— Records shown —
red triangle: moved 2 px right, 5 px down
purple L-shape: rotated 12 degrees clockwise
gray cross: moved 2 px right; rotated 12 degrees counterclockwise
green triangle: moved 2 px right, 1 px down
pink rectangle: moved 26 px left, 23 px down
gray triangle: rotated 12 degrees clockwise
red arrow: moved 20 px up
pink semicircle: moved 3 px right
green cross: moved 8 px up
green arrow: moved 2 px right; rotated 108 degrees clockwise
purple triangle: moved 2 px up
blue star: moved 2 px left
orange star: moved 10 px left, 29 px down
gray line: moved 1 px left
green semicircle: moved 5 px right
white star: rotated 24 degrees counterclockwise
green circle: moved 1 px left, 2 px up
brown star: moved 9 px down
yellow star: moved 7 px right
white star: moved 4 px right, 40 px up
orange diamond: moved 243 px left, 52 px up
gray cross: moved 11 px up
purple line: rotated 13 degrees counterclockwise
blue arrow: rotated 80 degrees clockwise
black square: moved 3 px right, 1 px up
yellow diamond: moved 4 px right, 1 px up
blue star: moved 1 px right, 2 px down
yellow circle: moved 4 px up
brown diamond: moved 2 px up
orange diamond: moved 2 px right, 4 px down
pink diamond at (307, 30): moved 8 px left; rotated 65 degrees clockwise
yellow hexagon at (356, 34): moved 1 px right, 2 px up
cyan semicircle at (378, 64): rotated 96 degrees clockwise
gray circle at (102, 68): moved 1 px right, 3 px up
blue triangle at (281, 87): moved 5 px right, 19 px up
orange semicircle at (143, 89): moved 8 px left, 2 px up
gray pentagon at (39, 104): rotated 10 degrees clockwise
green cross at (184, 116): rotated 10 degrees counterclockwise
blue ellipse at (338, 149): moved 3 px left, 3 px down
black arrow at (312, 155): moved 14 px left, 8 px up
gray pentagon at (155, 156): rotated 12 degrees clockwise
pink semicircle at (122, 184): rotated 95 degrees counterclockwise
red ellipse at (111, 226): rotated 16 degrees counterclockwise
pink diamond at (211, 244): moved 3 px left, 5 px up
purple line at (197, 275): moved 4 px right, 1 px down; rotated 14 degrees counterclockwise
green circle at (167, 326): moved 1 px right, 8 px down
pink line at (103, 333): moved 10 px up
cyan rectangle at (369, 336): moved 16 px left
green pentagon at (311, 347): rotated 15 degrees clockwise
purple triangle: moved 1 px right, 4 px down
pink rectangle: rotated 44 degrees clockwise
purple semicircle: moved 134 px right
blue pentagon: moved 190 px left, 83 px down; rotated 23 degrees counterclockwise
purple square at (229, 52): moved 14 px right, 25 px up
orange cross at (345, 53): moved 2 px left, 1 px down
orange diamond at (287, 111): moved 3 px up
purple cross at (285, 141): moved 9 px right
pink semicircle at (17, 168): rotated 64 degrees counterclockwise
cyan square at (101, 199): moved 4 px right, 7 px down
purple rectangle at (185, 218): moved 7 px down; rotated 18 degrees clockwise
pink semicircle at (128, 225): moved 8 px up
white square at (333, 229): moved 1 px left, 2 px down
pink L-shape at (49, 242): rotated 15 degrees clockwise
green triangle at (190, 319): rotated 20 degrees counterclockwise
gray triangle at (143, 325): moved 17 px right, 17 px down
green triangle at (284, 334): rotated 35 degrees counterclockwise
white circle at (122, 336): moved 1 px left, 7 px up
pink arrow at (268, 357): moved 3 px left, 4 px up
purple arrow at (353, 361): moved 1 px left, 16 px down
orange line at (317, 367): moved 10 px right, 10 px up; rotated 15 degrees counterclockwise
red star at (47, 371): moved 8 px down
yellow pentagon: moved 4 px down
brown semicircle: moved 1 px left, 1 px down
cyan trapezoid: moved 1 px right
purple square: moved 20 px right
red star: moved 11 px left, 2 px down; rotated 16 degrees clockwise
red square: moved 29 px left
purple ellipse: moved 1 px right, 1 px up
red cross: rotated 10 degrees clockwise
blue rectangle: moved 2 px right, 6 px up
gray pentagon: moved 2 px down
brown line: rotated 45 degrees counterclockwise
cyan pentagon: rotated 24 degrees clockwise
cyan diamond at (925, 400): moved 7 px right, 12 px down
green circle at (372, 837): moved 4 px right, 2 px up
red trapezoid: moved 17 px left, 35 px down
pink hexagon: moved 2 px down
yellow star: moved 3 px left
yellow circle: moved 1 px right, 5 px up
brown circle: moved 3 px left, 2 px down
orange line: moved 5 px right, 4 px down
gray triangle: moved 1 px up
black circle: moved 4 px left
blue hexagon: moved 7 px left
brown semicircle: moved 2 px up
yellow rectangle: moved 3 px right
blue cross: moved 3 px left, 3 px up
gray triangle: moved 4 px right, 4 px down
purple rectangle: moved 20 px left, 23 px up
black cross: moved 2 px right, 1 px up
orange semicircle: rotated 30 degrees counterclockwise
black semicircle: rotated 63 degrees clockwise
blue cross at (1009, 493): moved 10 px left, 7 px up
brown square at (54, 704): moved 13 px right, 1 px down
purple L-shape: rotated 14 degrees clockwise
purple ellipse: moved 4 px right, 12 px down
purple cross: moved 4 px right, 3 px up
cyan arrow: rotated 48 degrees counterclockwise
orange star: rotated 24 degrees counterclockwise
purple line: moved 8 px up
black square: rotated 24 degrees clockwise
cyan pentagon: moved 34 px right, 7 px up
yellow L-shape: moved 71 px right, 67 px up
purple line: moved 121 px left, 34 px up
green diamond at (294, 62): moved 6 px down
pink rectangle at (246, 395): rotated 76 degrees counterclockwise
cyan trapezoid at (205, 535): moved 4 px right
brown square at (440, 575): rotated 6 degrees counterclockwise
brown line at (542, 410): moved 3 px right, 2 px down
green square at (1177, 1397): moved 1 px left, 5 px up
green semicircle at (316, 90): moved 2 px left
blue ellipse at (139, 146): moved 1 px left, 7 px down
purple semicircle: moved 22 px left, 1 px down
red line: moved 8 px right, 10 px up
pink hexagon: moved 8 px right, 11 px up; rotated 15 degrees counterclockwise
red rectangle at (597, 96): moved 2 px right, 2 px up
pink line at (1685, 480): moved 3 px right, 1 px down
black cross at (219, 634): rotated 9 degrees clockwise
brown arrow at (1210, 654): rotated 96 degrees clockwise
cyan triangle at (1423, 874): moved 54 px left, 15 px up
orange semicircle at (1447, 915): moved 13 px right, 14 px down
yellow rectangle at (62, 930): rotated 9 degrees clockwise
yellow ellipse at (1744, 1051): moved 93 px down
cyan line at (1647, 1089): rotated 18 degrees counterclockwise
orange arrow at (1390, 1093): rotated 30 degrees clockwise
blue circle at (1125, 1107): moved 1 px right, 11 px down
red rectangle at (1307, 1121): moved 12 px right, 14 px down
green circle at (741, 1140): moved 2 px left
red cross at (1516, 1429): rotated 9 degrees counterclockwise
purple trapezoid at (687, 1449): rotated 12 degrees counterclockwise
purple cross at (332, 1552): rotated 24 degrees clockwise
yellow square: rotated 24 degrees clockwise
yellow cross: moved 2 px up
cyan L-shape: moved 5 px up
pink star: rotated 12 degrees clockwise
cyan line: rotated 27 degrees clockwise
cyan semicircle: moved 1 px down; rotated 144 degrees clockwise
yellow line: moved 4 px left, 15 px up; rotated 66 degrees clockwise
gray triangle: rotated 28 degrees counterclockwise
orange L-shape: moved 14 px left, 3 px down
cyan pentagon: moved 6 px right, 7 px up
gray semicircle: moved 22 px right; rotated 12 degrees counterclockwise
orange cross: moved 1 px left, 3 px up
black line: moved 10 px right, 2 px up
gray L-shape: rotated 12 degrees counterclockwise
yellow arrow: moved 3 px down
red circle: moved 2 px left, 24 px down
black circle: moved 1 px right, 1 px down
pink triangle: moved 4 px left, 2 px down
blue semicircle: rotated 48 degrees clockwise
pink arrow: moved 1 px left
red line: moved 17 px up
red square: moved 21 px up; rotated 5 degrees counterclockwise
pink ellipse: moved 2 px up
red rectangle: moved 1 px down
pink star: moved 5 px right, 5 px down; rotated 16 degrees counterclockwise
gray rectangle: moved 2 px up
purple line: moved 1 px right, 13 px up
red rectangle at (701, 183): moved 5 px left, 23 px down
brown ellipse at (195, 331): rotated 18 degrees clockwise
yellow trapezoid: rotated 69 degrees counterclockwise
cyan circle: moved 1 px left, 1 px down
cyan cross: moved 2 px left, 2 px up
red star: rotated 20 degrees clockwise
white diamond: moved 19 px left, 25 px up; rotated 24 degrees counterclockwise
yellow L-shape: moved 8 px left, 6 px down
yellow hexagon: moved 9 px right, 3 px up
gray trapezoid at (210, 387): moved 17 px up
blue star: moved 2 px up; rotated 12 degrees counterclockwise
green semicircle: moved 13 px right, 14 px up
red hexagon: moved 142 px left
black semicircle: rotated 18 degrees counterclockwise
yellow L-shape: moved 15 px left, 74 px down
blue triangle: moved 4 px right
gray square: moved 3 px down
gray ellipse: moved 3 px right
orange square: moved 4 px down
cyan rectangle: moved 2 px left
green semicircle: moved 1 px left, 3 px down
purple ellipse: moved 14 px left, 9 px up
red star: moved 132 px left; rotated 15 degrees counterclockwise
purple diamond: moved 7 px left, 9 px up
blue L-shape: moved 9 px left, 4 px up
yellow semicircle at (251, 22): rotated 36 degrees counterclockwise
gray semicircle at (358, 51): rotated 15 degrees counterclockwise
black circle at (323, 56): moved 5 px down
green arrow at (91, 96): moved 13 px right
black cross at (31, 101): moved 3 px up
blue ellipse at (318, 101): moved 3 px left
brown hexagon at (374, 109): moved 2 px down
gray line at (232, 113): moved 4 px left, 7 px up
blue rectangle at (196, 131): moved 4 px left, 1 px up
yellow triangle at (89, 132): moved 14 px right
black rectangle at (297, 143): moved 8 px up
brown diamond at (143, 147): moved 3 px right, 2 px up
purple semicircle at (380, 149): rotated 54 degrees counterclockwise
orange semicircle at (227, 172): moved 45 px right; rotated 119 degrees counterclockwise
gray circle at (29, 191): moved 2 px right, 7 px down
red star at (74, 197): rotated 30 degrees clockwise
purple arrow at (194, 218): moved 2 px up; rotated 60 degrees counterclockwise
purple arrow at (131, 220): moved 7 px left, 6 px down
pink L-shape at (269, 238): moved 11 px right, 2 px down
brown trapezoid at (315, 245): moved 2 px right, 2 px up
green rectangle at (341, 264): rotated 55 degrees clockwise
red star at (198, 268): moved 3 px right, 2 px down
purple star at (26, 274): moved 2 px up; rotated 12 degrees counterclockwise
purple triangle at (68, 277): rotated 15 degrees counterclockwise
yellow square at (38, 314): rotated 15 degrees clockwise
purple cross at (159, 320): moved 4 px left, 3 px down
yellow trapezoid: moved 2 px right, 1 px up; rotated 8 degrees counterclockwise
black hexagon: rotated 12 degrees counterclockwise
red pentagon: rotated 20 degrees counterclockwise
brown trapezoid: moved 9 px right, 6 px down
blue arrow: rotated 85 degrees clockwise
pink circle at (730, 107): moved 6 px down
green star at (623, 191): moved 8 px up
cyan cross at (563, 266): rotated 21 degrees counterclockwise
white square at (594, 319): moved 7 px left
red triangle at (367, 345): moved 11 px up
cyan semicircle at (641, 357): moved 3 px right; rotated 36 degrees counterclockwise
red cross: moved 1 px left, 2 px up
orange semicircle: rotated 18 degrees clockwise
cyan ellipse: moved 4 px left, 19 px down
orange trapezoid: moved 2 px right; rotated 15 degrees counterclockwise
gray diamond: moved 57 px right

— Required task —
Please copy the data word for word from its first line up to and including the line that contains "gray cross: moved 11 px up".

— Output for this task —
red triangle: moved 2 px right, 5 px down
purple L-shape: rotated 12 degrees clockwise
gray cross: moved 2 px right; rotated 12 degrees counterclockwise
green triangle: moved 2 px right, 1 px down
pink rectangle: moved 26 px left, 23 px down
gray triangle: rotated 12 degrees clockwise
red arrow: moved 20 px up
pink semicircle: moved 3 px right
green cross: moved 8 px up
green arrow: moved 2 px right; rotated 108 degrees clockwise
purple triangle: moved 2 px up
blue star: moved 2 px left
orange star: moved 10 px left, 29 px down
gray line: moved 1 px left
green semicircle: moved 5 px right
white star: rotated 24 degrees counterclockwise
green circle: moved 1 px left, 2 px up
brown star: moved 9 px down
yellow star: moved 7 px right
white star: moved 4 px right, 40 px up
orange diamond: moved 243 px left, 52 px up
gray cross: moved 11 px up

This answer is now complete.